WORKING DATA:
○ ○ ○ ○ ○

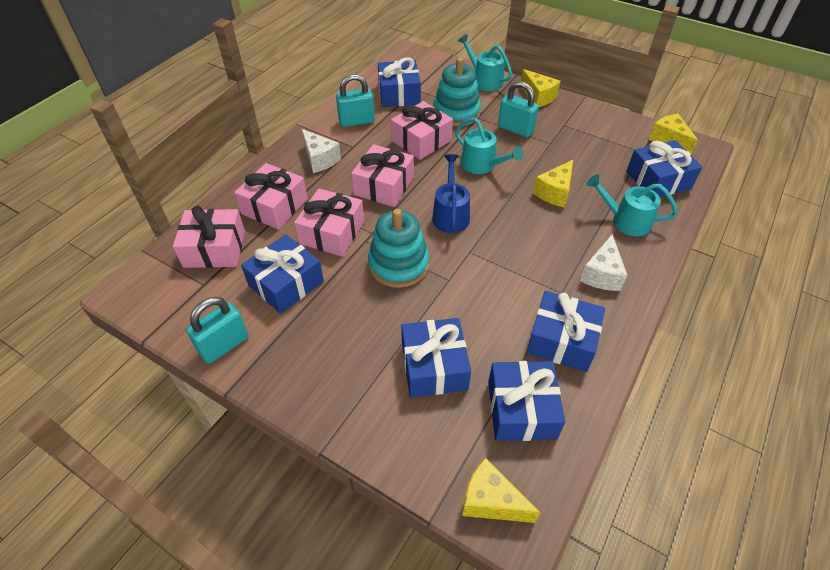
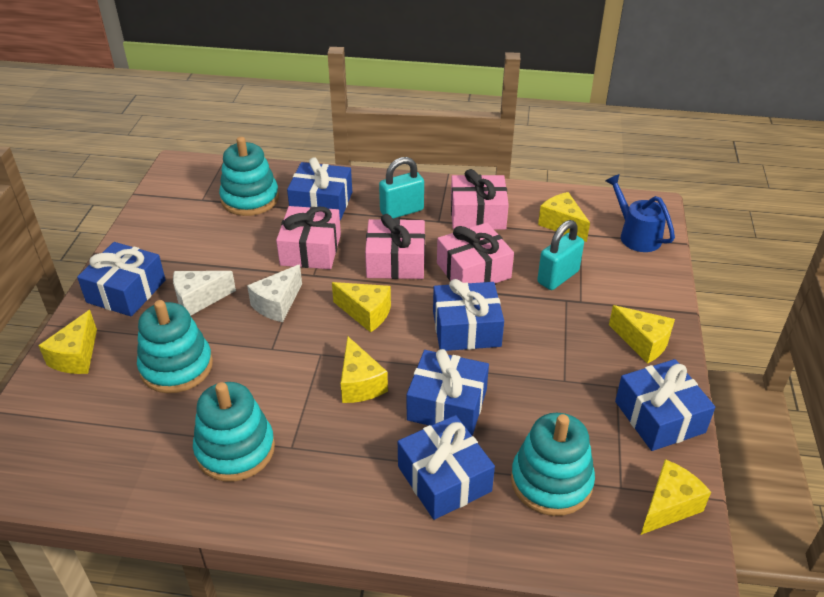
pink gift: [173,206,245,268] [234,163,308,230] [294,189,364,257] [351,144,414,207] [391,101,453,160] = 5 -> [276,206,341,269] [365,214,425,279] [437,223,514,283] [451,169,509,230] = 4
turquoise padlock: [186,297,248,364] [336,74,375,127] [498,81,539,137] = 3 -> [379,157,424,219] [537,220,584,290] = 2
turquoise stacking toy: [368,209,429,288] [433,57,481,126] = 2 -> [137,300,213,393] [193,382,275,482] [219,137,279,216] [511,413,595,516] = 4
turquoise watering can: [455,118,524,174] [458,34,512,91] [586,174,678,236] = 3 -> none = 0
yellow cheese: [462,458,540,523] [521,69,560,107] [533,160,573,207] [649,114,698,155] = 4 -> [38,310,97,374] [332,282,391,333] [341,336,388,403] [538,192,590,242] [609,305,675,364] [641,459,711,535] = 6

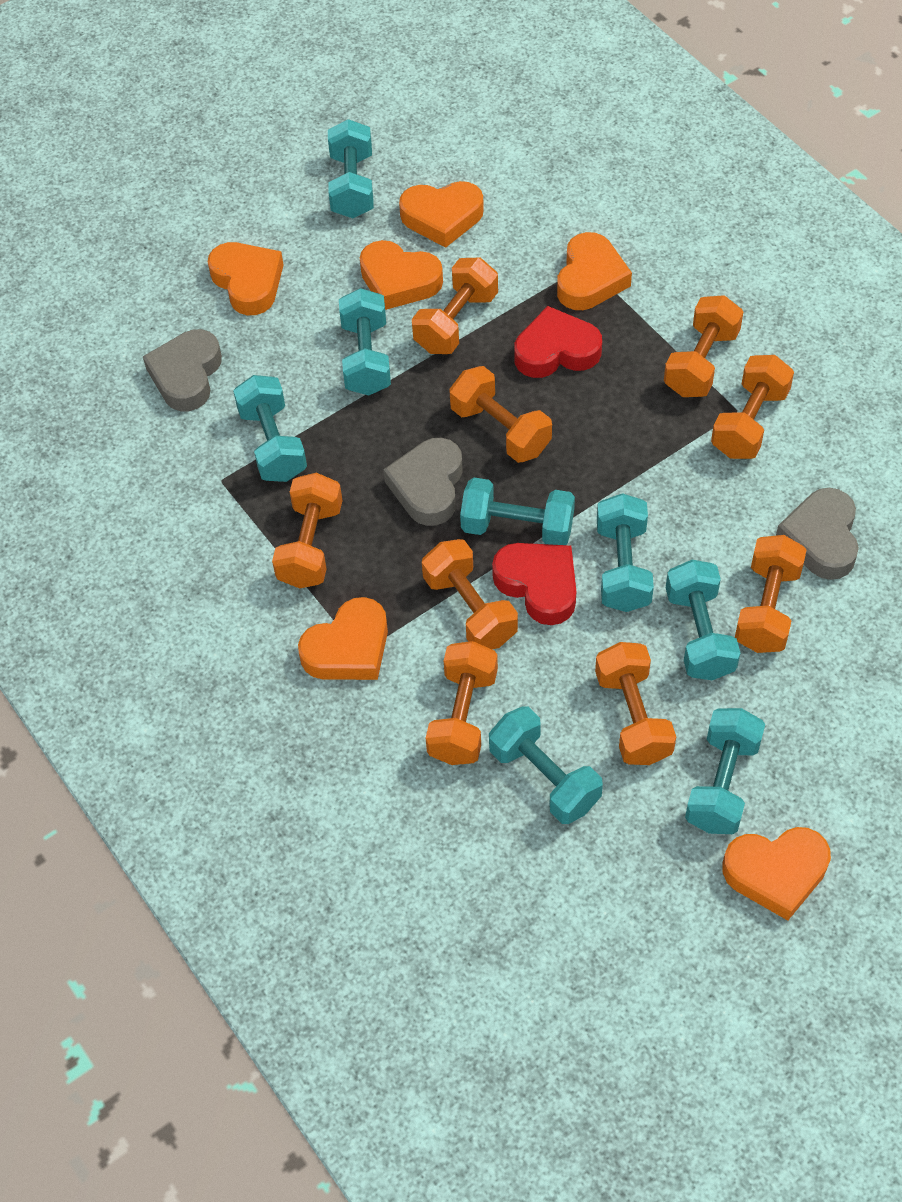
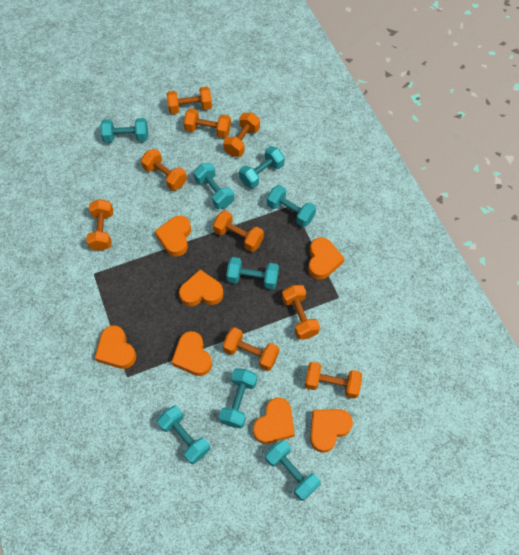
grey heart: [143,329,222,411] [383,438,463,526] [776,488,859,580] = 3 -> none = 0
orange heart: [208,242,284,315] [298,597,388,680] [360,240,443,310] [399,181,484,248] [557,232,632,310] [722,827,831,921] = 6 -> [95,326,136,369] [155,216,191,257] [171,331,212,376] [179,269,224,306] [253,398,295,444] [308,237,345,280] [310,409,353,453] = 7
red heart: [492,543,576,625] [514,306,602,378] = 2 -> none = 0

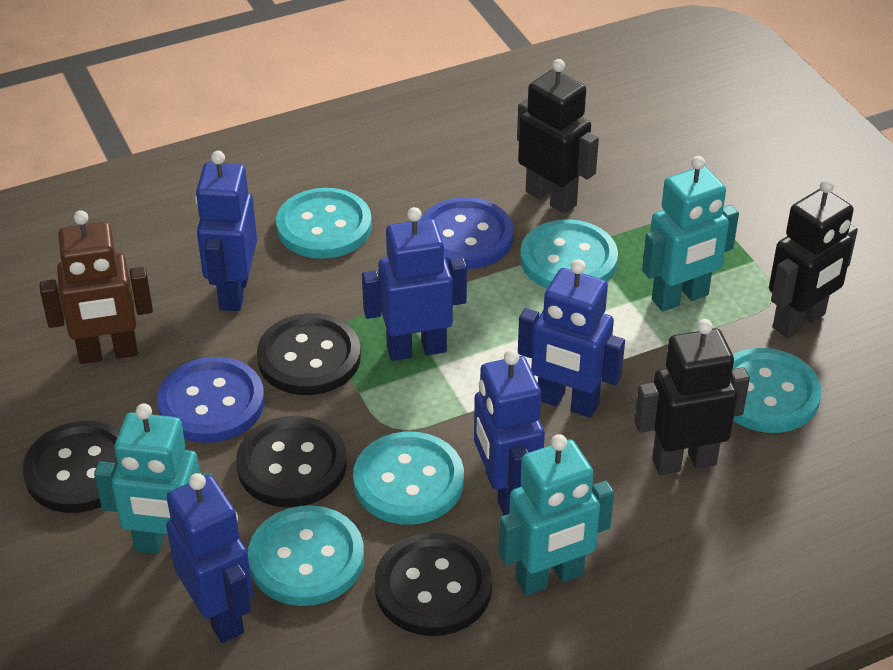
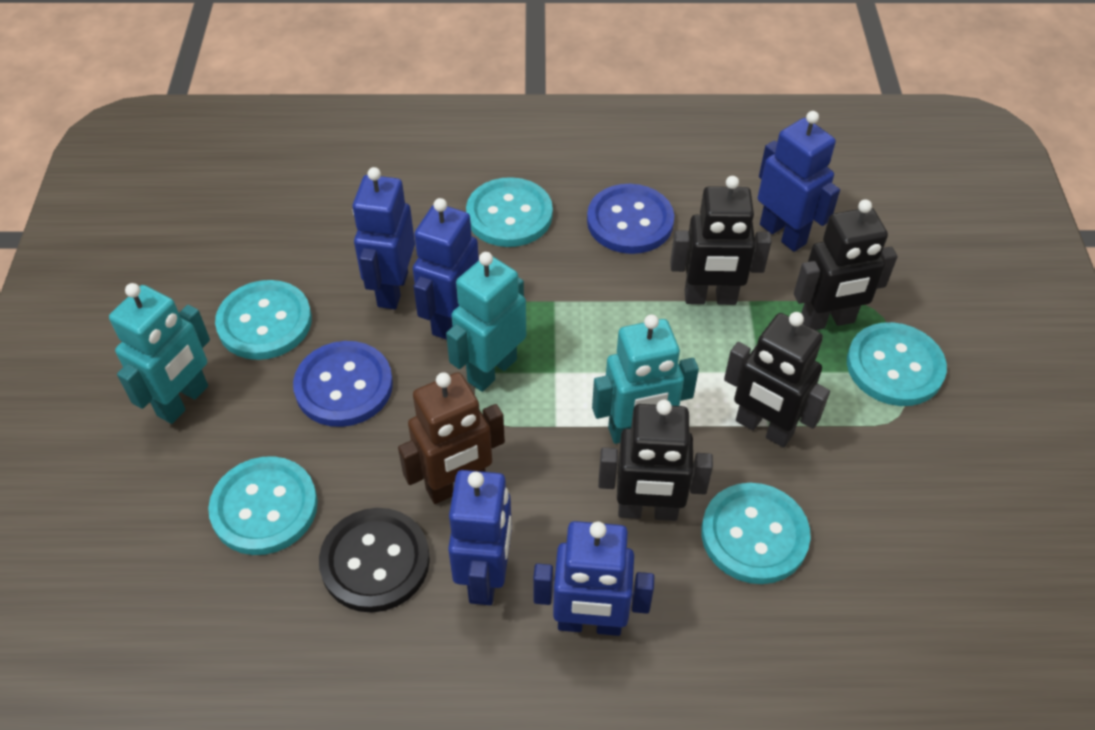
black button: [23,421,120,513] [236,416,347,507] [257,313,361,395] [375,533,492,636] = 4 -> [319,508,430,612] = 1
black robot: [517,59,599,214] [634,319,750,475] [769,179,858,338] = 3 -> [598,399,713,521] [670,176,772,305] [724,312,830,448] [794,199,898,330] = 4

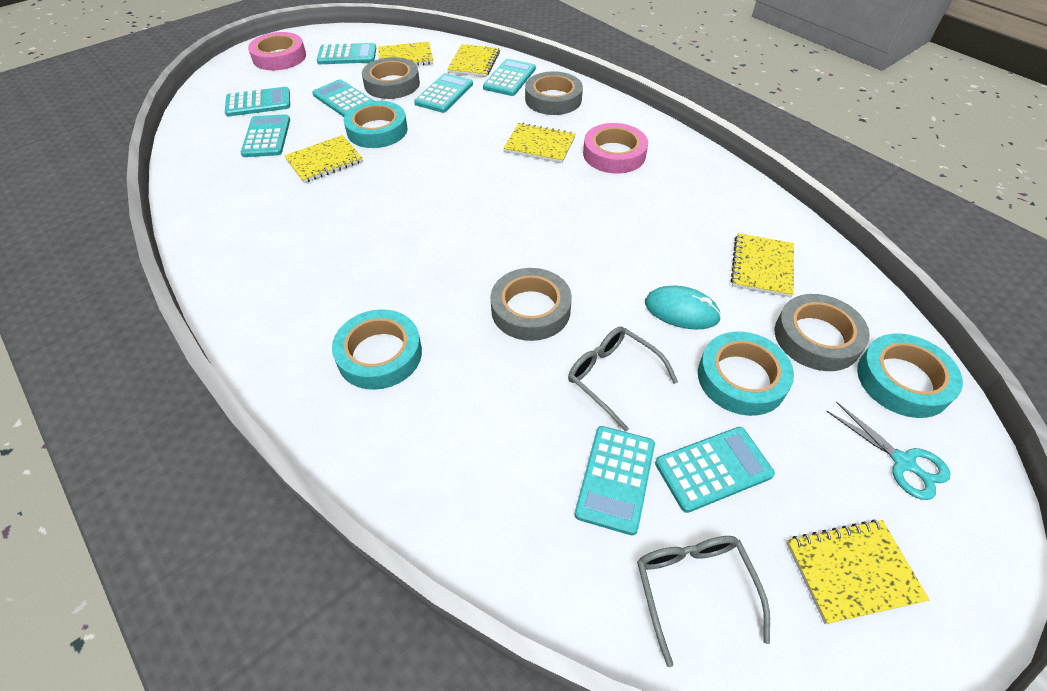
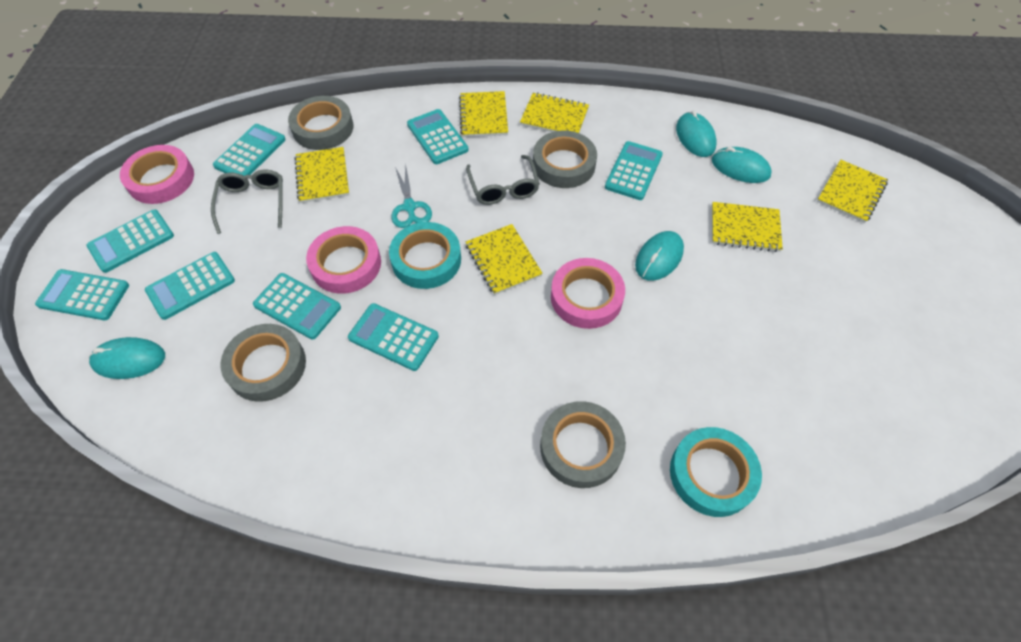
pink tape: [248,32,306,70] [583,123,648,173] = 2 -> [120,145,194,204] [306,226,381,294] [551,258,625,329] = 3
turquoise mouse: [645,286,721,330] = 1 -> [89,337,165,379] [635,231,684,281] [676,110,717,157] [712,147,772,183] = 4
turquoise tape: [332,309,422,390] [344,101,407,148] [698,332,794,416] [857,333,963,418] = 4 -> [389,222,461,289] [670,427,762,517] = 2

○ ○ ○ ○ ○

REQUIREMENT: Each line from the one containing "grey heart: [143,329,222,411]" through the last line of the entries above should be duplicated exactly, both included; leave out pictures and add nothing.

REPLY TO THE TASK:
grey heart: [143,329,222,411] [383,438,463,526] [776,488,859,580] = 3 -> none = 0
orange heart: [208,242,284,315] [298,597,388,680] [360,240,443,310] [399,181,484,248] [557,232,632,310] [722,827,831,921] = 6 -> [95,326,136,369] [155,216,191,257] [171,331,212,376] [179,269,224,306] [253,398,295,444] [308,237,345,280] [310,409,353,453] = 7
red heart: [492,543,576,625] [514,306,602,378] = 2 -> none = 0

black button: [23,421,120,513] [236,416,347,507] [257,313,361,395] [375,533,492,636] = 4 -> [319,508,430,612] = 1
black robot: [517,59,599,214] [634,319,750,475] [769,179,858,338] = 3 -> [598,399,713,521] [670,176,772,305] [724,312,830,448] [794,199,898,330] = 4

pink tape: [248,32,306,70] [583,123,648,173] = 2 -> [120,145,194,204] [306,226,381,294] [551,258,625,329] = 3
turquoise mouse: [645,286,721,330] = 1 -> [89,337,165,379] [635,231,684,281] [676,110,717,157] [712,147,772,183] = 4
turquoise tape: [332,309,422,390] [344,101,407,148] [698,332,794,416] [857,333,963,418] = 4 -> [389,222,461,289] [670,427,762,517] = 2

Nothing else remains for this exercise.